▸ **TASK TO CARRY OUT**
A stretch of the entries below is to be set down exactly, running from the line with "camera: 75 degrees left, 5 degrees up" through the line with "none -> turquoise", both included, and no other line.

Extracted data entries:
- - - - -

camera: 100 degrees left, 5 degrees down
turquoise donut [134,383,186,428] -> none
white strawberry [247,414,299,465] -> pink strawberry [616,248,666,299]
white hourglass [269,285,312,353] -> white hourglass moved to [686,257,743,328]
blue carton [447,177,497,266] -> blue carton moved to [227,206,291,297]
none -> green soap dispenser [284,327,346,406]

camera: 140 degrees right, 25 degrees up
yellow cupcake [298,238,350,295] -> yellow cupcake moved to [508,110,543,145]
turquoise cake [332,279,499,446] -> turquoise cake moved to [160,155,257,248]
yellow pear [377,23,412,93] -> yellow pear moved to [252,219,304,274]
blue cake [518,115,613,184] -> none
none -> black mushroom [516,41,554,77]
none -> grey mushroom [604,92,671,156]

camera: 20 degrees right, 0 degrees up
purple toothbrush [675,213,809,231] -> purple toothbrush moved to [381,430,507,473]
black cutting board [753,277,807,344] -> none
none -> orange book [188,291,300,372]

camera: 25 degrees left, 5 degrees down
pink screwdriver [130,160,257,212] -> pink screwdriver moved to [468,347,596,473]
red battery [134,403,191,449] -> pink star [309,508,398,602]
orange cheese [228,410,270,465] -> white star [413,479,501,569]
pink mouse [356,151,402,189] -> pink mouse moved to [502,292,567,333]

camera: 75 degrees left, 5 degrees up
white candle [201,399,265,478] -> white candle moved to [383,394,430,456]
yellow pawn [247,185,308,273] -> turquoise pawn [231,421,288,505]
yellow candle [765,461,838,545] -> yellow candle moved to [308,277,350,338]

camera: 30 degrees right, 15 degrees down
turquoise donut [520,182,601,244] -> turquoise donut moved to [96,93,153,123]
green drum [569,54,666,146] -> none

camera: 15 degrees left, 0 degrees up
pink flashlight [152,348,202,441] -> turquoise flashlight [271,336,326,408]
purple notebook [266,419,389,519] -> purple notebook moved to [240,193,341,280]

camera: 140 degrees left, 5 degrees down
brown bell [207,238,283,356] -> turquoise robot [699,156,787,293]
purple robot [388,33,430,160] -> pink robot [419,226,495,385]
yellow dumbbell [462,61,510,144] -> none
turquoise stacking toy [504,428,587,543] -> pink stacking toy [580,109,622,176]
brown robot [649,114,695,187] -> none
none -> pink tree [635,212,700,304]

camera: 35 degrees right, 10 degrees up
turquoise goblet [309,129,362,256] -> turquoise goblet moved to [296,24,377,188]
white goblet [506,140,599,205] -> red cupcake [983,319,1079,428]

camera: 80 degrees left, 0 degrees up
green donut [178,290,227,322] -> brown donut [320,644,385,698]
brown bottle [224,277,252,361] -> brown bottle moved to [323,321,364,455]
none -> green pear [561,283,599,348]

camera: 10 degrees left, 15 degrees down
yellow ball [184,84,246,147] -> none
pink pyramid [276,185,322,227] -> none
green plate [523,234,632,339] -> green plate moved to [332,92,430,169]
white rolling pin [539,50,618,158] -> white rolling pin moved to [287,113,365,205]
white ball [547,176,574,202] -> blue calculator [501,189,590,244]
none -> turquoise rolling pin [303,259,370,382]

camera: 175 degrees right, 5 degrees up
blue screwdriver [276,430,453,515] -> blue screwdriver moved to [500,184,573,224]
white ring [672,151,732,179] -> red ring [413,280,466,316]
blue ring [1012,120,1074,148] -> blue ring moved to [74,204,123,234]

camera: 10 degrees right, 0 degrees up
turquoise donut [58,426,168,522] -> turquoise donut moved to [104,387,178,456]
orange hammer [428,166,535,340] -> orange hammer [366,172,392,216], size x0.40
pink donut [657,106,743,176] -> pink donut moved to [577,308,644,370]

- - - - -

▸ **EXERCISE OUTPUT**
camera: 75 degrees left, 5 degrees up
white candle [201,399,265,478] -> white candle moved to [383,394,430,456]
yellow pawn [247,185,308,273] -> turquoise pawn [231,421,288,505]
yellow candle [765,461,838,545] -> yellow candle moved to [308,277,350,338]

camera: 30 degrees right, 15 degrees down
turquoise donut [520,182,601,244] -> turquoise donut moved to [96,93,153,123]
green drum [569,54,666,146] -> none

camera: 15 degrees left, 0 degrees up
pink flashlight [152,348,202,441] -> turquoise flashlight [271,336,326,408]
purple notebook [266,419,389,519] -> purple notebook moved to [240,193,341,280]

camera: 140 degrees left, 5 degrees down
brown bell [207,238,283,356] -> turquoise robot [699,156,787,293]
purple robot [388,33,430,160] -> pink robot [419,226,495,385]
yellow dumbbell [462,61,510,144] -> none
turquoise stacking toy [504,428,587,543] -> pink stacking toy [580,109,622,176]
brown robot [649,114,695,187] -> none
none -> pink tree [635,212,700,304]

camera: 35 degrees right, 10 degrees up
turquoise goblet [309,129,362,256] -> turquoise goblet moved to [296,24,377,188]
white goblet [506,140,599,205] -> red cupcake [983,319,1079,428]

camera: 80 degrees left, 0 degrees up
green donut [178,290,227,322] -> brown donut [320,644,385,698]
brown bottle [224,277,252,361] -> brown bottle moved to [323,321,364,455]
none -> green pear [561,283,599,348]

camera: 10 degrees left, 15 degrees down
yellow ball [184,84,246,147] -> none
pink pyramid [276,185,322,227] -> none
green plate [523,234,632,339] -> green plate moved to [332,92,430,169]
white rolling pin [539,50,618,158] -> white rolling pin moved to [287,113,365,205]
white ball [547,176,574,202] -> blue calculator [501,189,590,244]
none -> turquoise rolling pin [303,259,370,382]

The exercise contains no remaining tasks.